◆ **Exercise requirements**
Transcribe the lines below exactly. No image belongs in the transcription.

(Supplied material Opens)

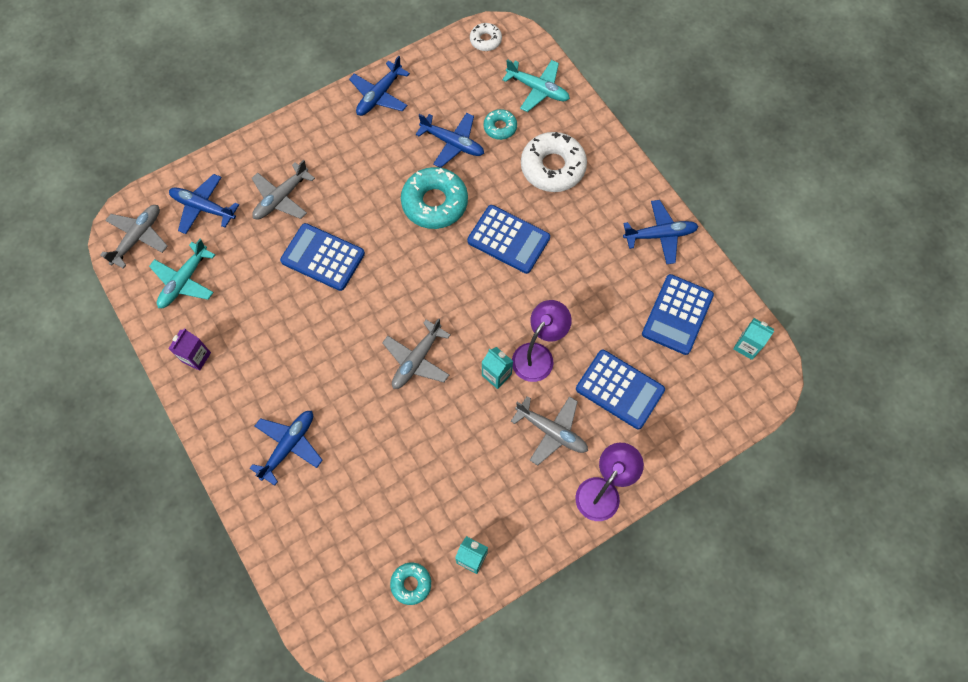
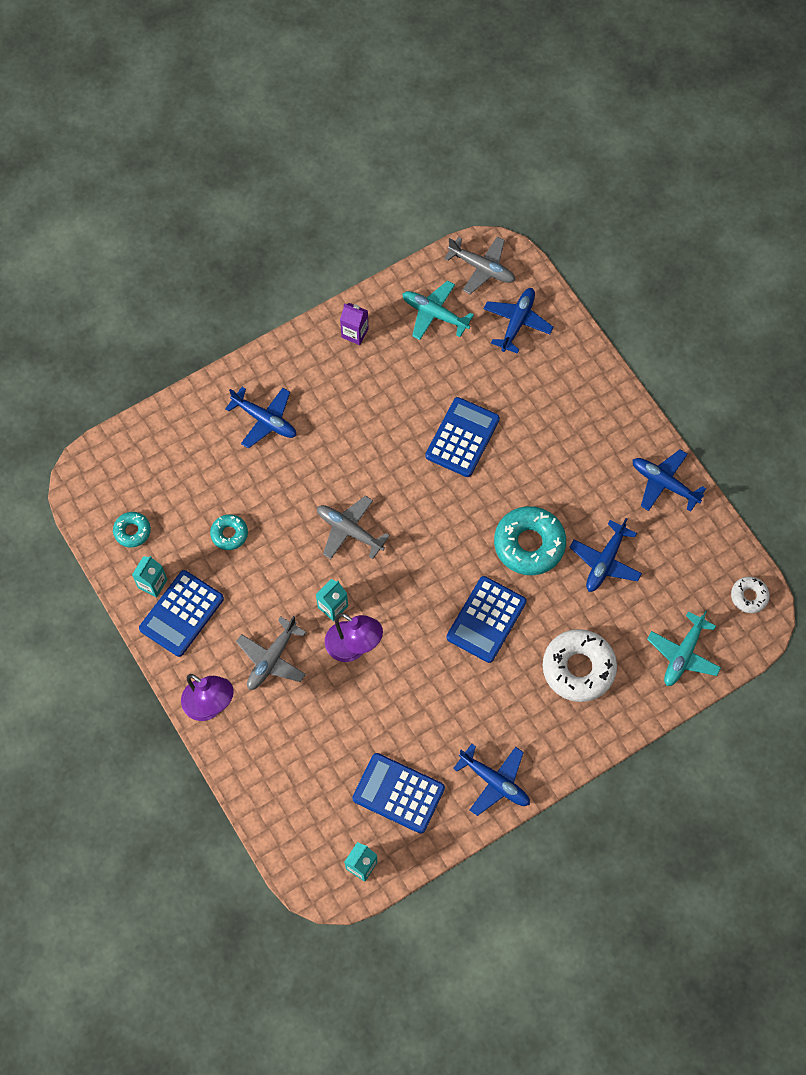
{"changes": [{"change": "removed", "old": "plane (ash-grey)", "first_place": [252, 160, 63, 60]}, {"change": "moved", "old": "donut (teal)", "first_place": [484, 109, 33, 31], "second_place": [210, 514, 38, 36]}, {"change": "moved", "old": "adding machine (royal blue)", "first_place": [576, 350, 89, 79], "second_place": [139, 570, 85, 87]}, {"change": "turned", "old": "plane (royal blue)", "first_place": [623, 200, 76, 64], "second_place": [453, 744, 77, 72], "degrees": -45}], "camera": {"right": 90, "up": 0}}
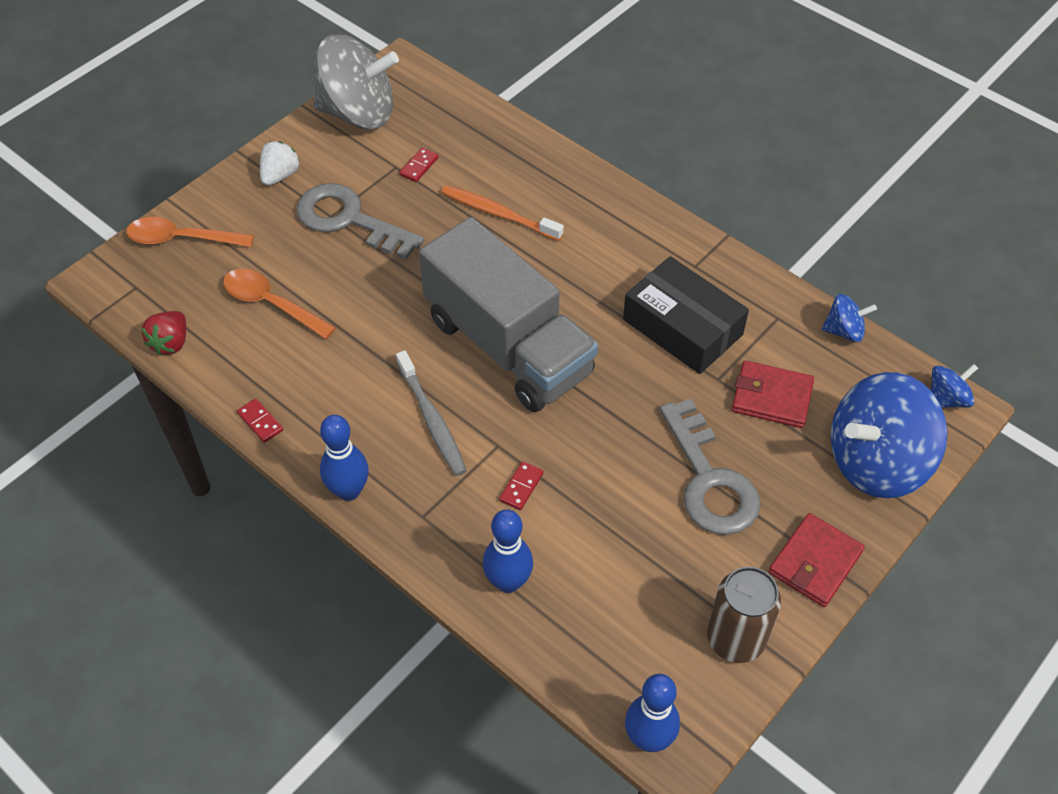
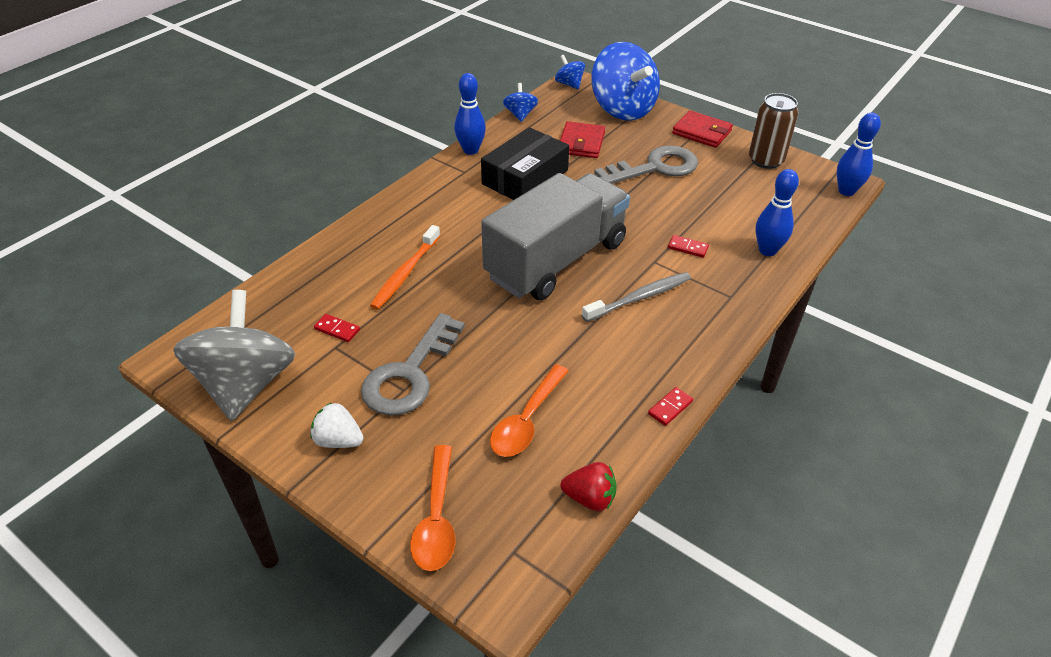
{"changes": [{"change": "moved", "old": "skittle (royal blue)", "first_place": [320, 415, 49, 86], "second_place": [454, 73, 32, 82]}], "camera": {"right": -95, "up": -10}}
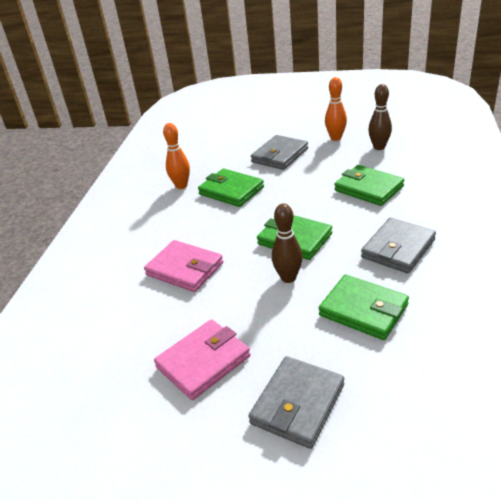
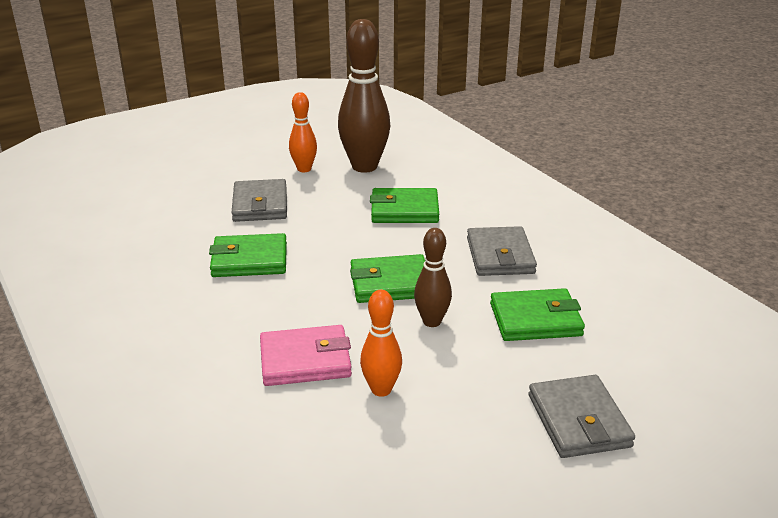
{"changes": [{"change": "removed", "old": "billfold (rose-pink)", "first_place": [154, 319, 96, 81]}, {"change": "moved", "old": "skittle (orange-coloured)", "first_place": [163, 123, 27, 66], "second_place": [360, 290, 42, 107]}, {"change": "resized", "old": "skittle (brown)", "first_place": [368, 84, 24, 66], "second_place": [338, 19, 52, 154], "factor": 1.85}], "camera": {"right": -45, "up": -5}}
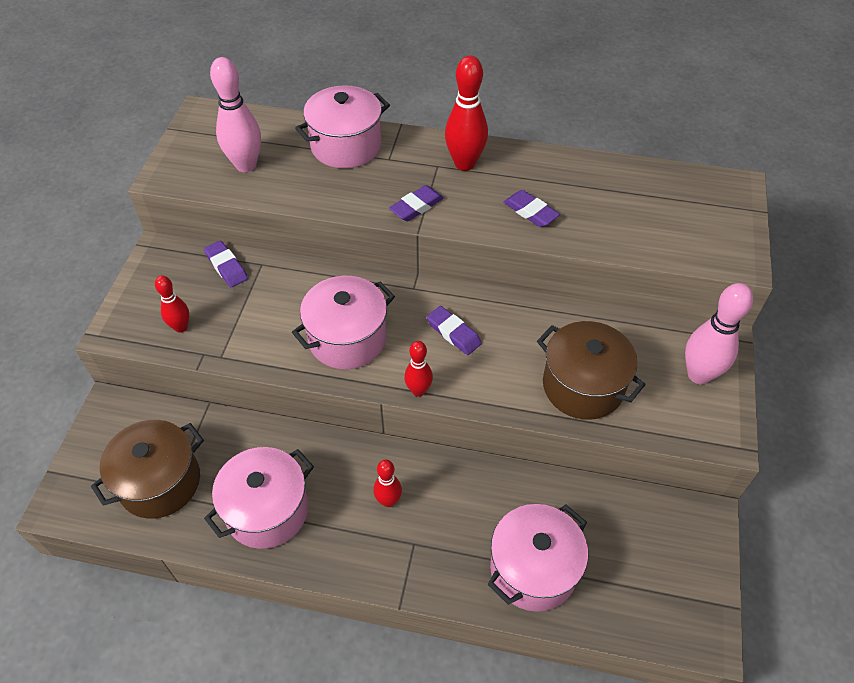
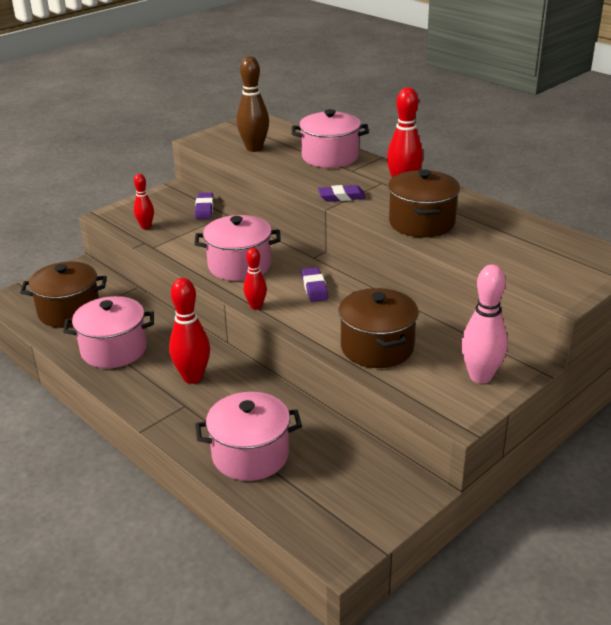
{"changes": [{"change": "recoloured", "old": "skittle (rose-pink)", "new": "skittle (brown)", "first_place": [210, 57, 51, 115], "second_place": [237, 56, 32, 96]}, {"change": "resized", "old": "skittle (scarlet)", "first_place": [373, 460, 29, 47], "second_place": [169, 278, 41, 106], "factor": 1.71}, {"change": "replaced", "old": "pencil eraser (royal purple)", "new": "pot (brown)", "first_place": [503, 190, 57, 37], "second_place": [388, 169, 72, 68]}], "camera": {"right": 35, "up": -20}}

(Supplied material Closes)

◆ **Result of the task**
{"changes": [{"change": "removed", "old": "plane (ash-grey)", "first_place": [252, 160, 63, 60]}, {"change": "moved", "old": "donut (teal)", "first_place": [484, 109, 33, 31], "second_place": [210, 514, 38, 36]}, {"change": "moved", "old": "adding machine (royal blue)", "first_place": [576, 350, 89, 79], "second_place": [139, 570, 85, 87]}, {"change": "turned", "old": "plane (royal blue)", "first_place": [623, 200, 76, 64], "second_place": [453, 744, 77, 72], "degrees": -45}], "camera": {"right": 90, "up": 0}}
{"changes": [{"change": "moved", "old": "skittle (royal blue)", "first_place": [320, 415, 49, 86], "second_place": [454, 73, 32, 82]}], "camera": {"right": -95, "up": -10}}
{"changes": [{"change": "removed", "old": "billfold (rose-pink)", "first_place": [154, 319, 96, 81]}, {"change": "moved", "old": "skittle (orange-coloured)", "first_place": [163, 123, 27, 66], "second_place": [360, 290, 42, 107]}, {"change": "resized", "old": "skittle (brown)", "first_place": [368, 84, 24, 66], "second_place": [338, 19, 52, 154], "factor": 1.85}], "camera": {"right": -45, "up": -5}}
{"changes": [{"change": "recoloured", "old": "skittle (rose-pink)", "new": "skittle (brown)", "first_place": [210, 57, 51, 115], "second_place": [237, 56, 32, 96]}, {"change": "resized", "old": "skittle (scarlet)", "first_place": [373, 460, 29, 47], "second_place": [169, 278, 41, 106], "factor": 1.71}, {"change": "replaced", "old": "pencil eraser (royal purple)", "new": "pot (brown)", "first_place": [503, 190, 57, 37], "second_place": [388, 169, 72, 68]}], "camera": {"right": 35, "up": -20}}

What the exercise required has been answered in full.